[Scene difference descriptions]
- - -

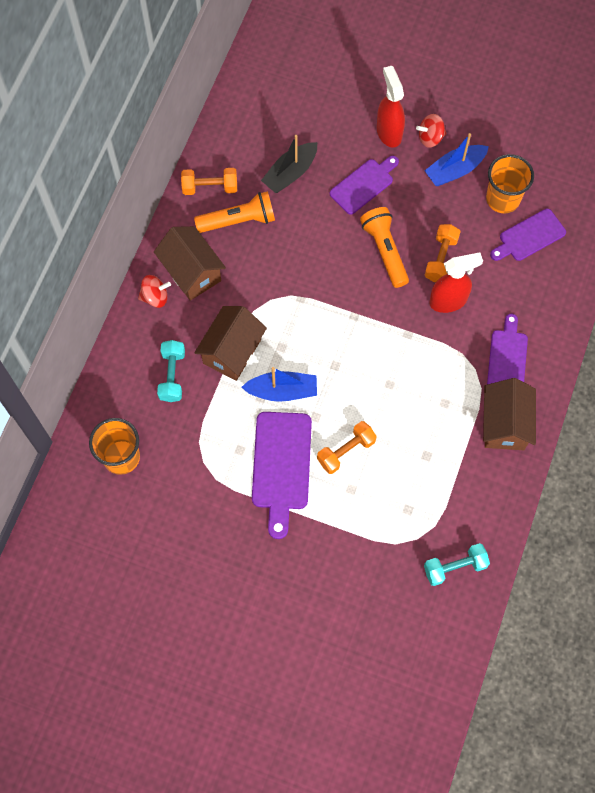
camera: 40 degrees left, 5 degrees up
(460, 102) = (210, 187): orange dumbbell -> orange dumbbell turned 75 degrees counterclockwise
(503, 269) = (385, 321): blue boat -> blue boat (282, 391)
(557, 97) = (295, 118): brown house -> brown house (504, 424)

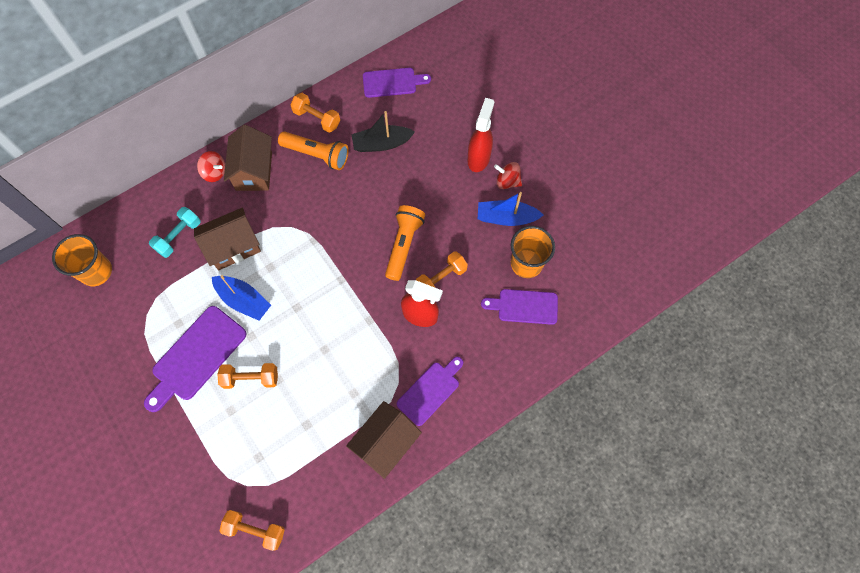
camera: 35 degrees right, 0 degrees up
(363, 184) = (428, 185): purple cutting board -> purple cutting board (392, 82)
(455, 567) = (255, 530): turquoise dumbbell -> orange dumbbell

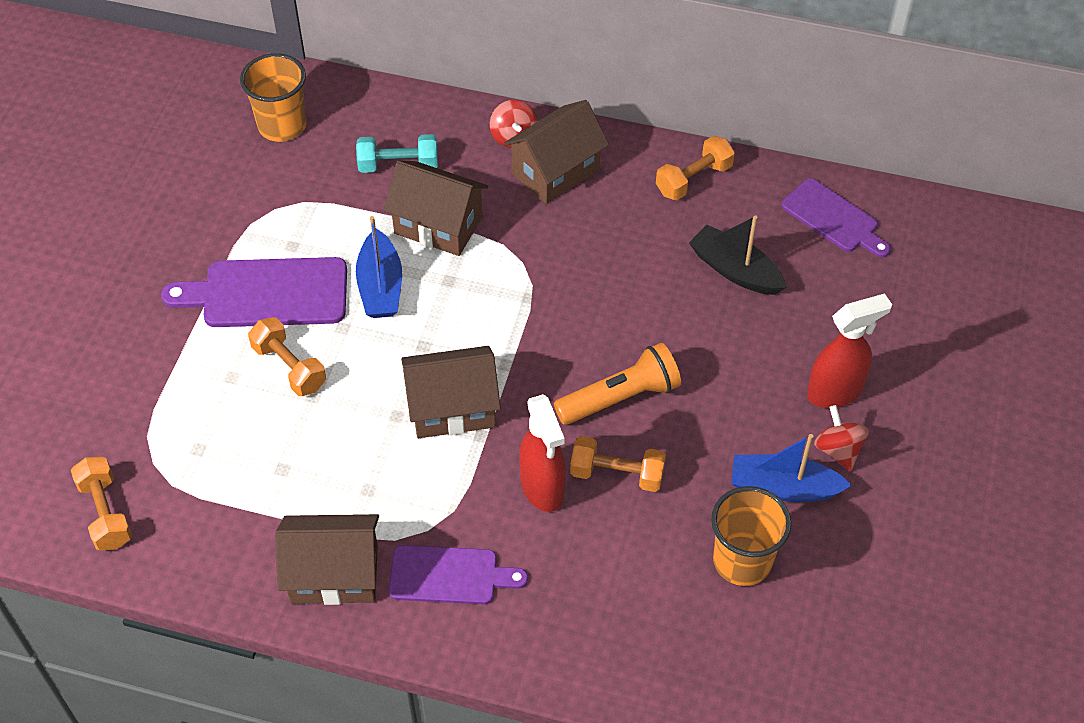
camera: 50 degrees right, 15 degrees down
(316, 155) = (645, 216): orange flashlight -> none
(317, 118) = (694, 179): orange dumbbell -> orange dumbbell turned 60 degrees clockwise
(343, 321) = (452, 408): none -> brown house
(506, 218) = (783, 488): blue boat -> blue boat turned 45 degrees counterclockwise
(524, 306) = (676, 603): purple cutting board -> none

- - -

§ REQUIREMENT
Look above for the line with "(363, 184) = (428, 185): purple" and the line with "(506, 218) = (783, 488): blue", then copy exactly the lines from the first through the second, both kept, with no pictures.

§ ANSWER SPACE
(363, 184) = (428, 185): purple cutting board -> purple cutting board (392, 82)
(455, 567) = (255, 530): turquoise dumbbell -> orange dumbbell

camera: 50 degrees right, 15 degrees down
(316, 155) = (645, 216): orange flashlight -> none
(317, 118) = (694, 179): orange dumbbell -> orange dumbbell turned 60 degrees clockwise
(343, 321) = (452, 408): none -> brown house
(506, 218) = (783, 488): blue boat -> blue boat turned 45 degrees counterclockwise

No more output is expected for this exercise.